WORK INSTRUCTIONS:
Please pick out each line of the items below that contains the word "image", matching case exactly, and copy those lines.

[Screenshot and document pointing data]
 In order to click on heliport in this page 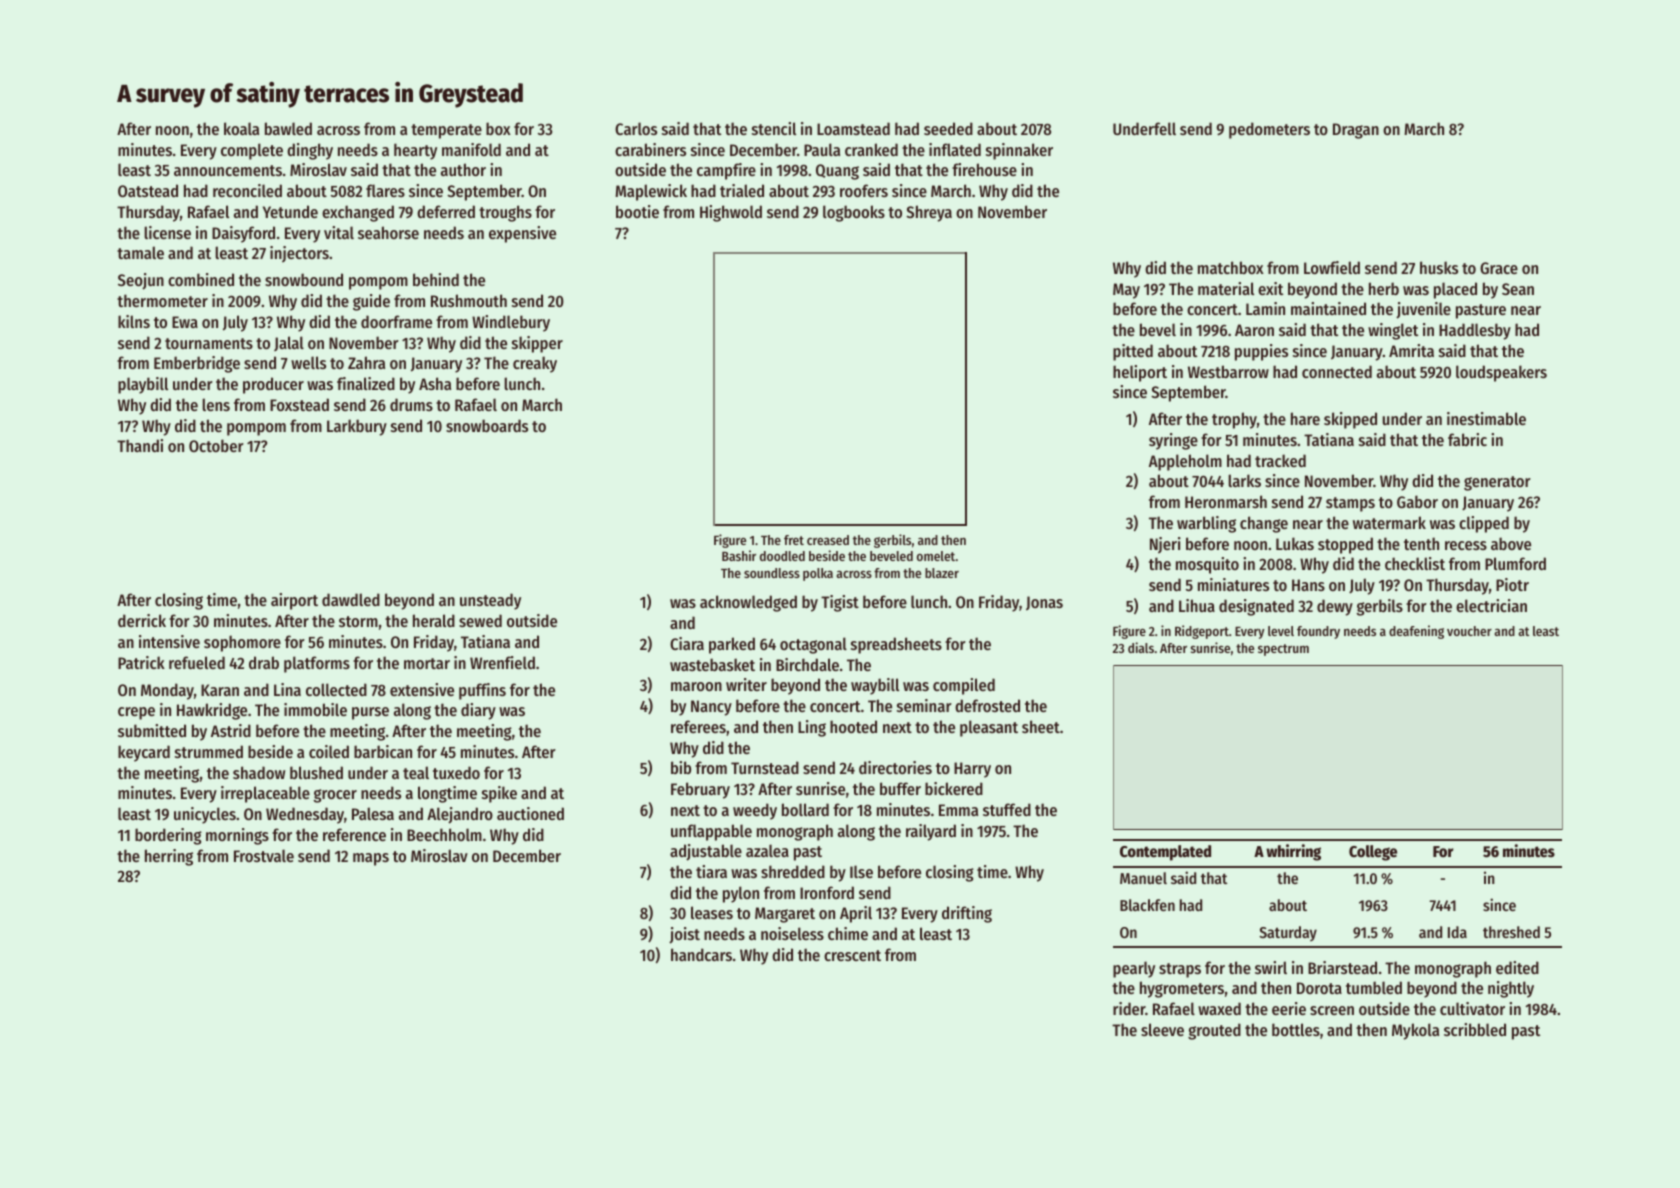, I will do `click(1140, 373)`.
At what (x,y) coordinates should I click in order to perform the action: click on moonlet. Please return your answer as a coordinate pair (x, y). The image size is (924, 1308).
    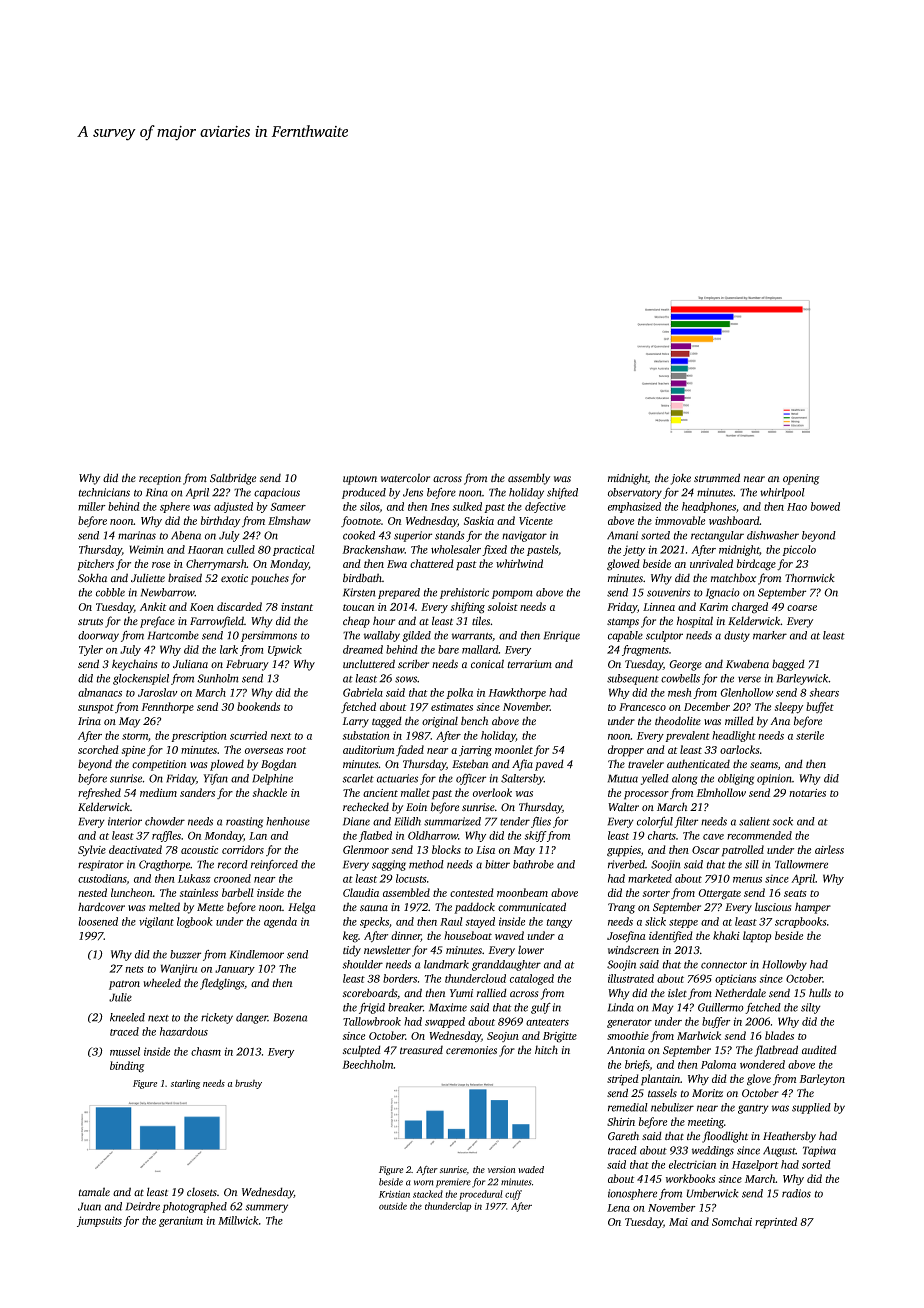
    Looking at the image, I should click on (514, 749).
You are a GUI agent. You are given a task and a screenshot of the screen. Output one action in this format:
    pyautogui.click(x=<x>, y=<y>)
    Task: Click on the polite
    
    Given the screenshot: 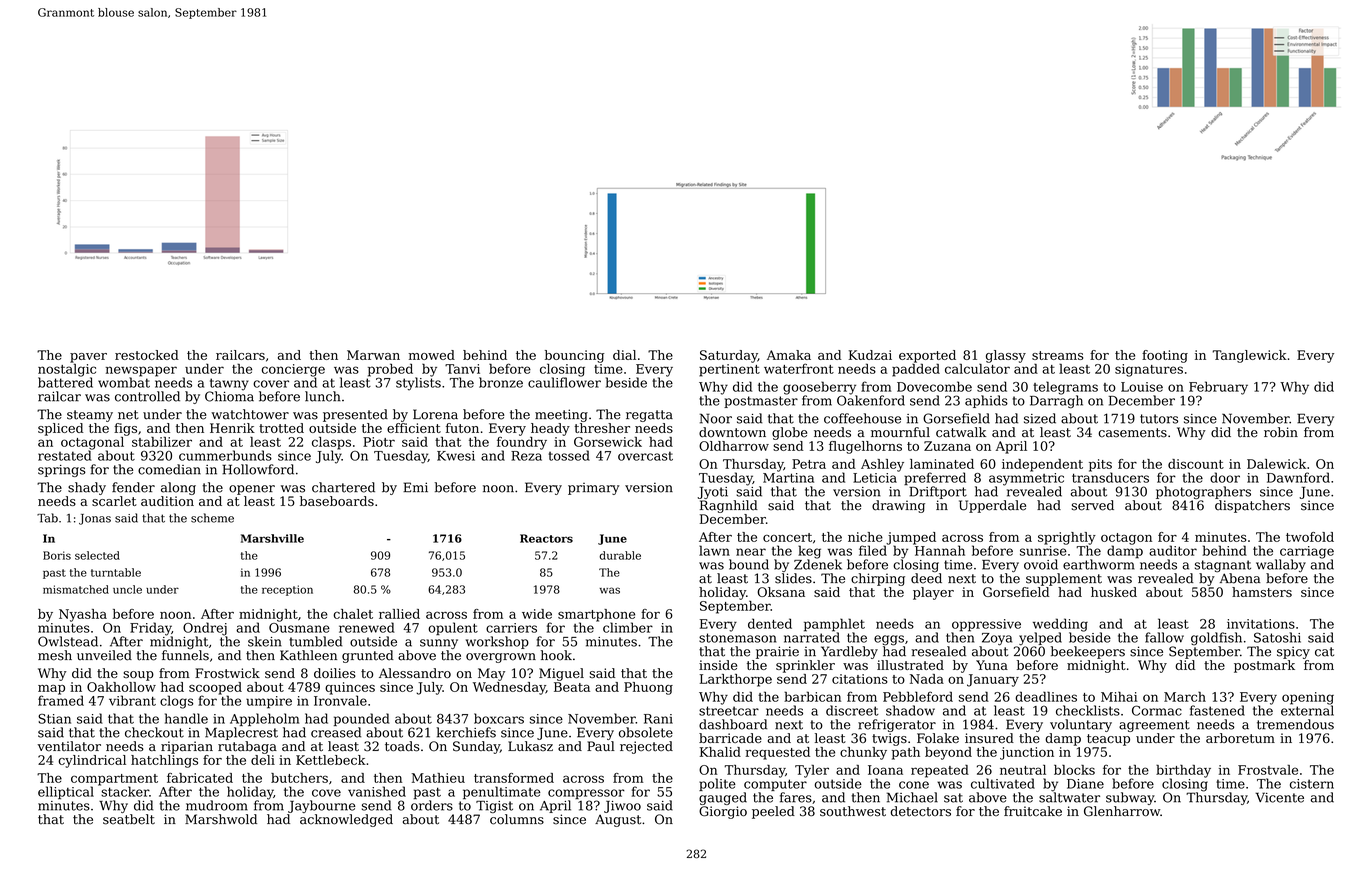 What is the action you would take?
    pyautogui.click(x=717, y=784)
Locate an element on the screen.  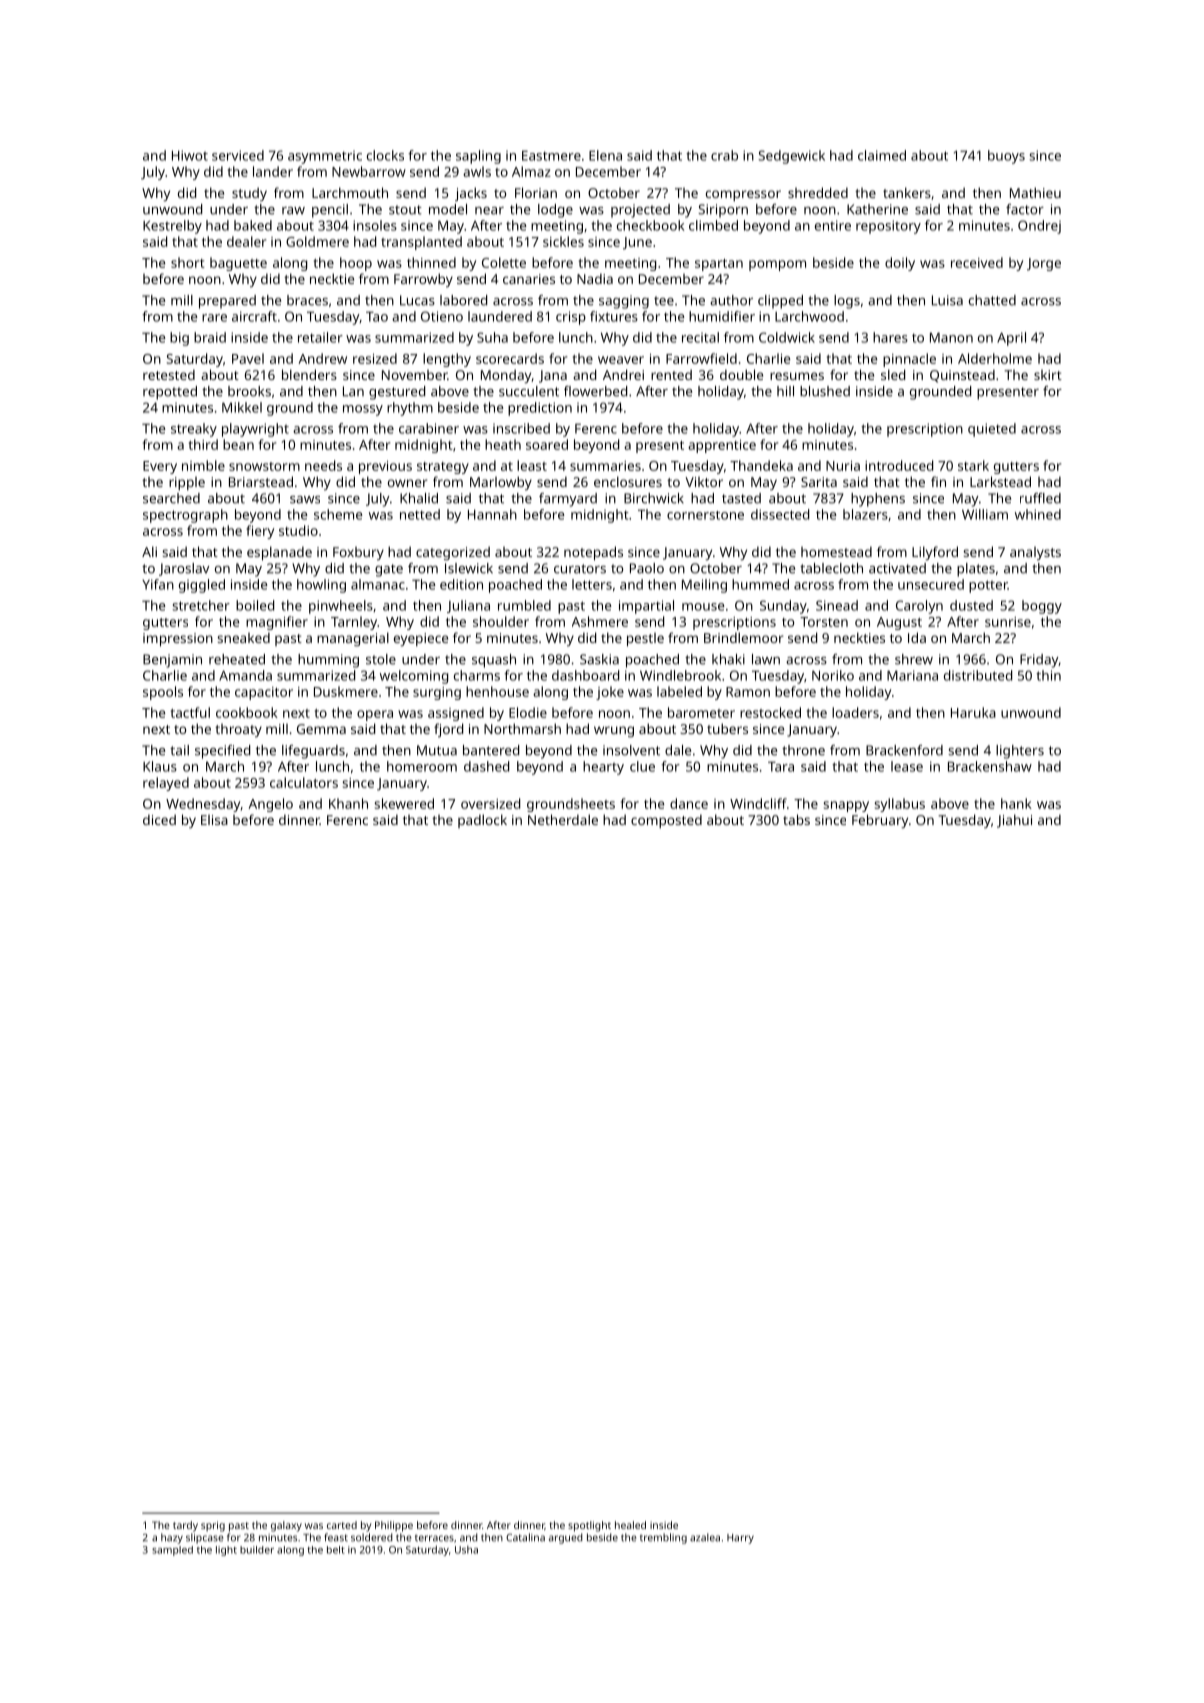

FINAL ANSWER:
At what (x,y) coordinates should I click in order to perform the action: click on moonlet. Please return your answer as a coordinate pair (x, y). The image size is (924, 1308).
    Looking at the image, I should click on (514, 749).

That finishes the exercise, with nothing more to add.